**PROBLEM TO SOLVE:** Print the listing below only from the line that has "camera: 15 degrees right, 0 degrees up" through the line that has "(253, 170) = (474, 261): white", exactly, and drop any picture.

--- DATA TO USE ---

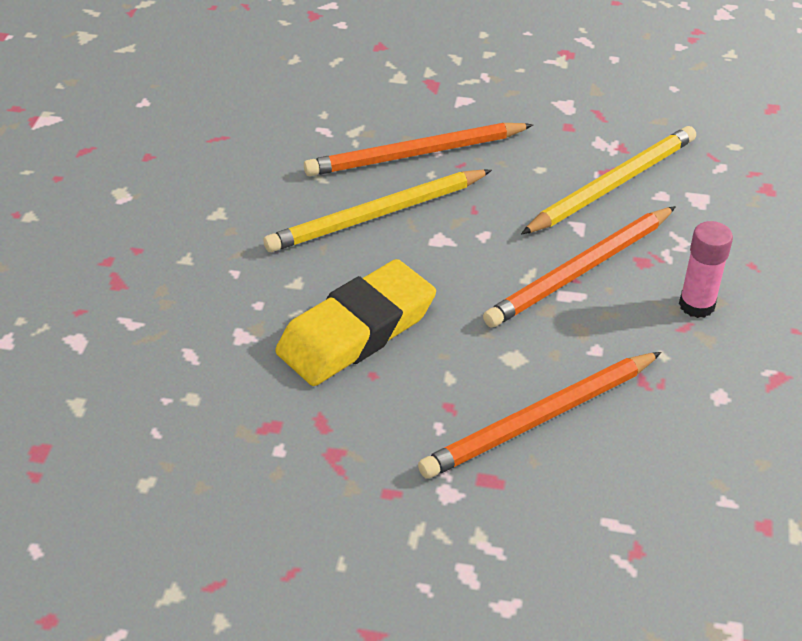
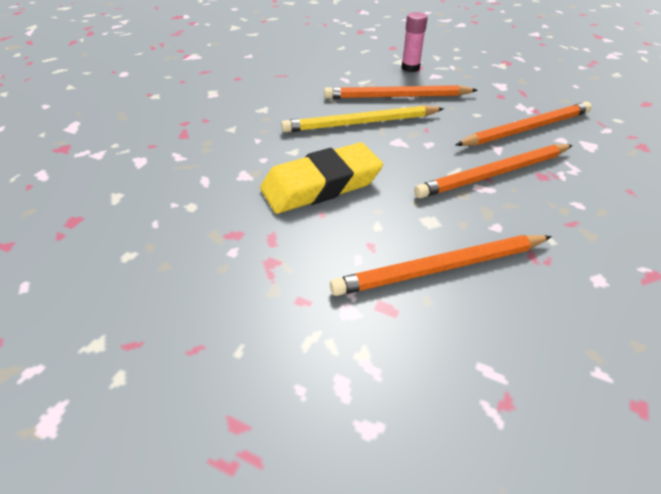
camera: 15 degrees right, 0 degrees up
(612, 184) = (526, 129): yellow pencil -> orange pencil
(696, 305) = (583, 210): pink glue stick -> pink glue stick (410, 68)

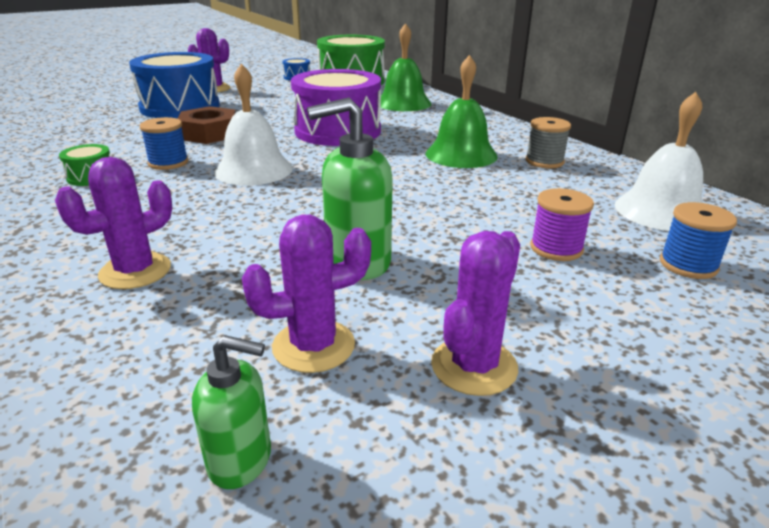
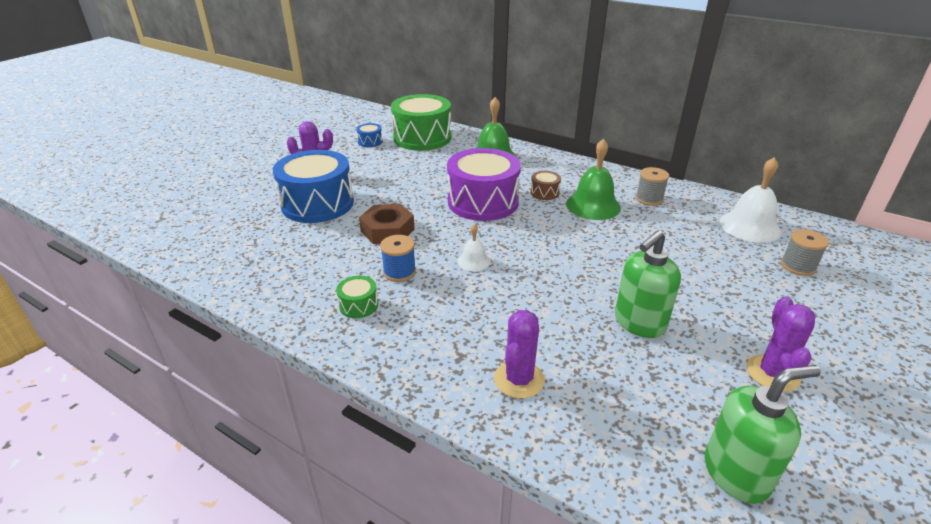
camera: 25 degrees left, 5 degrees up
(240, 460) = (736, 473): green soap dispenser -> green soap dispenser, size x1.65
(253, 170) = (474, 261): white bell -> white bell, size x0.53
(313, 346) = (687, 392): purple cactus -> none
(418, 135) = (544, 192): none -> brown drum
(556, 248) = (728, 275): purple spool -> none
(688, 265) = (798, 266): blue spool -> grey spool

---
--- DATA TO USE ---

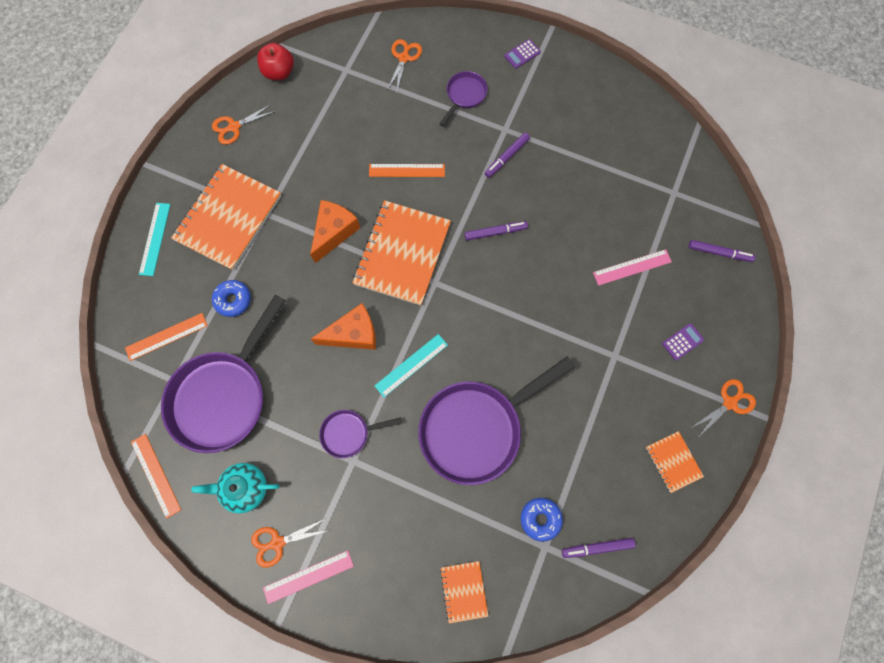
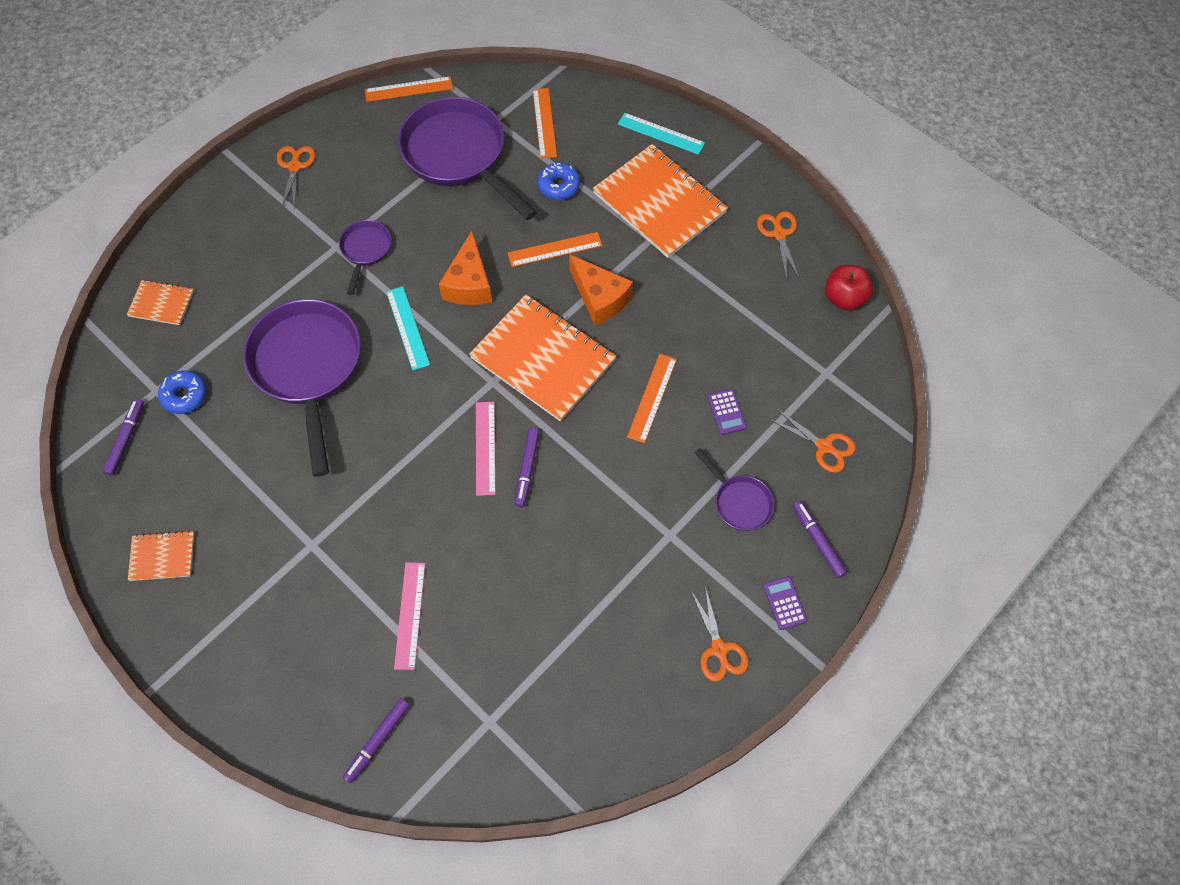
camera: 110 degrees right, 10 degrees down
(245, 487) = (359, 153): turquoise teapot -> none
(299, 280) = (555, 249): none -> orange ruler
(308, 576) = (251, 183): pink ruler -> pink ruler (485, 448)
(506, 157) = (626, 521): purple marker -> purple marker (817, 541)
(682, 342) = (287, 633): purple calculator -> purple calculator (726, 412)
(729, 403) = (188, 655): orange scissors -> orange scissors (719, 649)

---

**ANSWER FOR THE TASK:**
camera: 15 degrees right, 0 degrees up
(612, 184) = (526, 129): yellow pencil -> orange pencil
(696, 305) = (583, 210): pink glue stick -> pink glue stick (410, 68)

camera: 25 degrees left, 5 degrees up
(240, 460) = (736, 473): green soap dispenser -> green soap dispenser, size x1.65
(253, 170) = (474, 261): white bell -> white bell, size x0.53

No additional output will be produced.